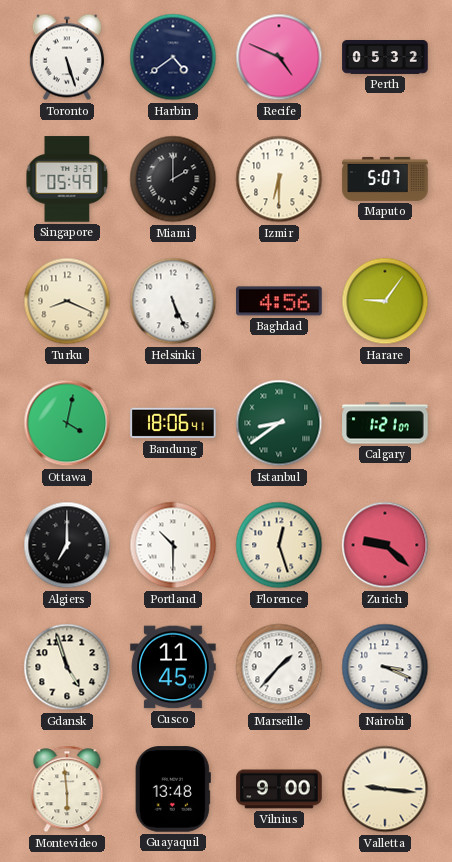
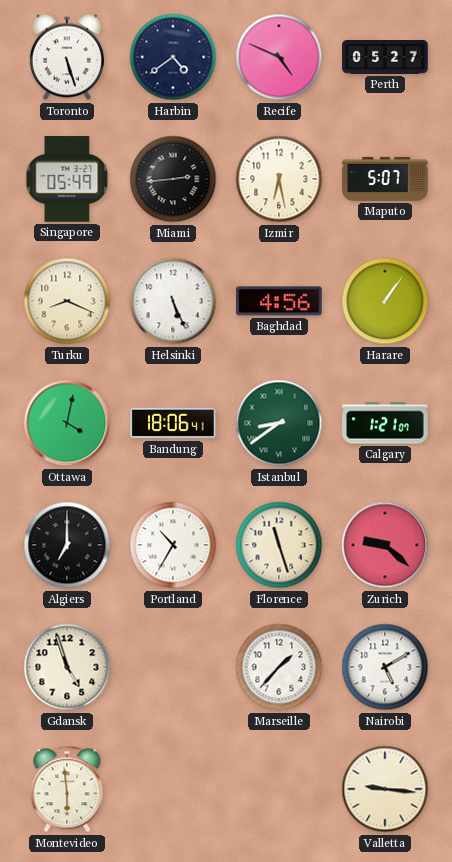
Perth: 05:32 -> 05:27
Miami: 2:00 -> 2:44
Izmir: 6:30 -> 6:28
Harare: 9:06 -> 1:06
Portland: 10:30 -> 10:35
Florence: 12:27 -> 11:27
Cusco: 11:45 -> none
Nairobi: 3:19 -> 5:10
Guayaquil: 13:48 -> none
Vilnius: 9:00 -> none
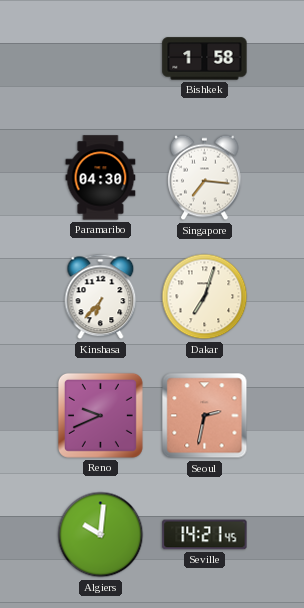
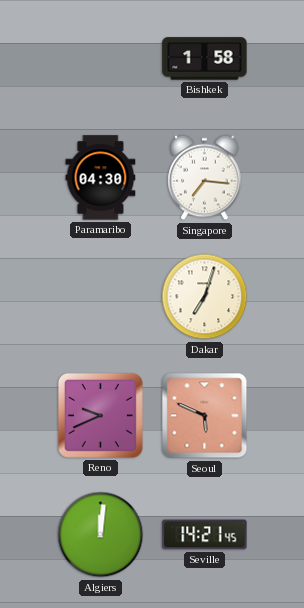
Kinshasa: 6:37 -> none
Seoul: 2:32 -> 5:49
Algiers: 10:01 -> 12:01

GOAL: Reproduce every line of text in the items above without changing anything, leaving out the pictures.

ANSWER:
Perth: 05:32 -> 05:27
Miami: 2:00 -> 2:44
Izmir: 6:30 -> 6:28
Harare: 9:06 -> 1:06
Portland: 10:30 -> 10:35
Florence: 12:27 -> 11:27
Cusco: 11:45 -> none
Nairobi: 3:19 -> 5:10
Guayaquil: 13:48 -> none
Vilnius: 9:00 -> none
Kinshasa: 6:37 -> none
Seoul: 2:32 -> 5:49
Algiers: 10:01 -> 12:01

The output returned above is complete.